- _WHAT THIS TASK INVOLVES_
Write out each line of the listing below word for word, leaving the pictures out.

Extracted data entries:
--- START ---

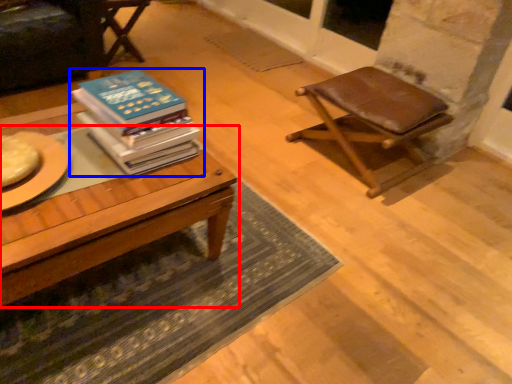
Question: Which point is closer to the camera, table (highlighted by a red box) or book (highlighted by a blue box)?

Choices:
 (A) table
 (B) book

Answer: (A)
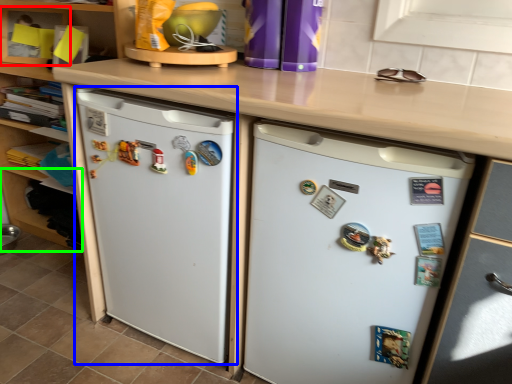
Question: Which is farther away from shelf (highlighted by a red box)? refrigerator (highlighted by a blue box) or shelf (highlighted by a green box)?

Choices:
 (A) refrigerator
 (B) shelf

Answer: (A)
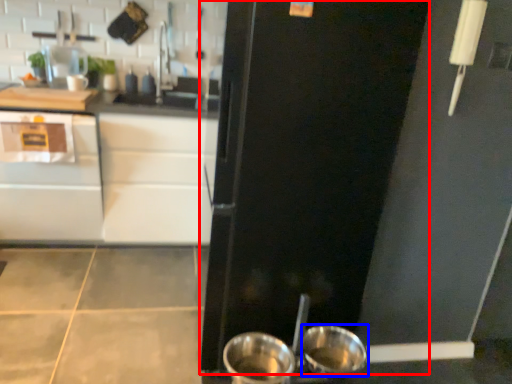
Question: Which object is further to the camera taking this photo, door (highlighted by a red box) or basin (highlighted by a blue box)?

Choices:
 (A) door
 (B) basin

Answer: (B)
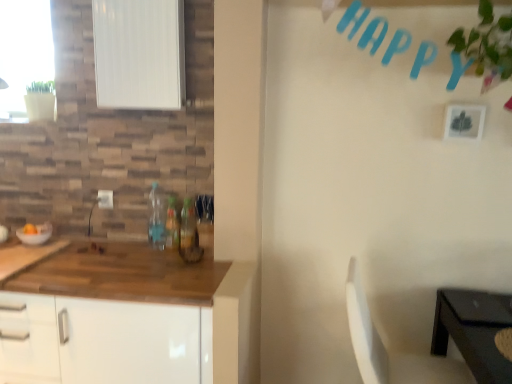
At what (x,y) coordinates should I click in order to perform the action: click on vacant space positioned to the left of translucent glass bottle at center, the third bottle positioned from the left. Please return your answer as a coordinate pair (x, y). The width and height of the screenshot is (512, 384). Looking at the image, I should click on (152, 248).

--- END ---

- _ANSWER TO THE EXERCISE_
Question: Which point is closer to the camera, table (highlighted by a red box) or book (highlighted by a blue box)?

Choices:
 (A) table
 (B) book

Answer: (A)
Question: Which is farther away from shelf (highlighted by a red box)? refrigerator (highlighted by a blue box) or shelf (highlighted by a green box)?

Choices:
 (A) refrigerator
 (B) shelf

Answer: (A)
Question: Which object is further to the camera taking this photo, door (highlighted by a red box) or basin (highlighted by a blue box)?

Choices:
 (A) door
 (B) basin

Answer: (B)
At what (x,y) coordinates should I click in order to perform the action: click on vacant space positioned to the left of translucent glass bottle at center, the third bottle positioned from the left. Please return your answer as a coordinate pair (x, y). The width and height of the screenshot is (512, 384). Looking at the image, I should click on (152, 248).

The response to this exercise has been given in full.